**Task statement**
All records below are to be repeated exactly, with the pictures left out.

**The input**
- - -

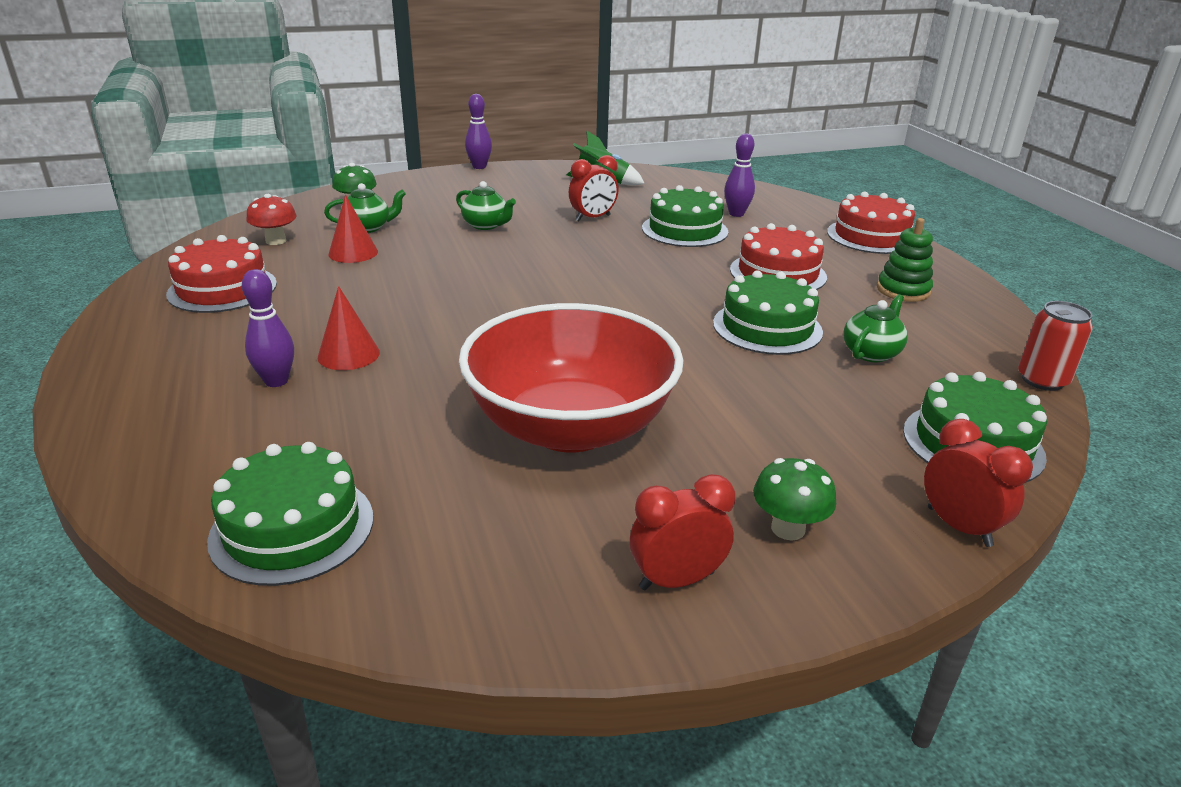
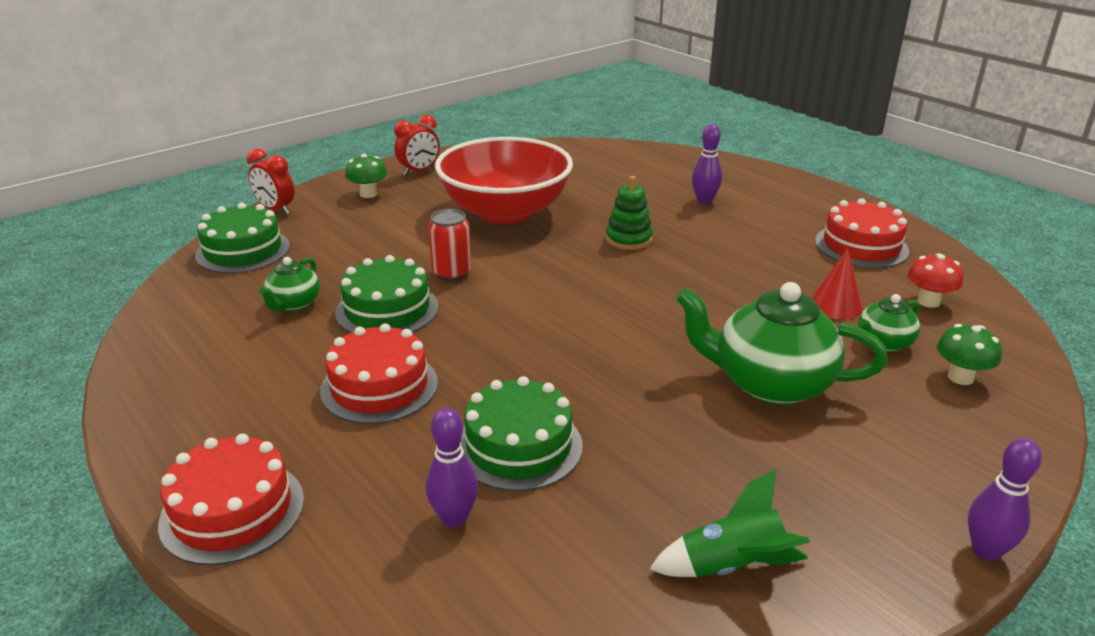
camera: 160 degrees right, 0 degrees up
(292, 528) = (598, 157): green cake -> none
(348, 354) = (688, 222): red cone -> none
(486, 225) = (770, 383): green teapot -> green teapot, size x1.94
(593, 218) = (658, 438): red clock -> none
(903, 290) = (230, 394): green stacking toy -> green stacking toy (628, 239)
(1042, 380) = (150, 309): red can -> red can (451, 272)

- - -

**Solution to the exercise**
camera: 160 degrees right, 0 degrees up
(292, 528) = (598, 157): green cake -> none
(348, 354) = (688, 222): red cone -> none
(486, 225) = (770, 383): green teapot -> green teapot, size x1.94
(593, 218) = (658, 438): red clock -> none
(903, 290) = (230, 394): green stacking toy -> green stacking toy (628, 239)
(1042, 380) = (150, 309): red can -> red can (451, 272)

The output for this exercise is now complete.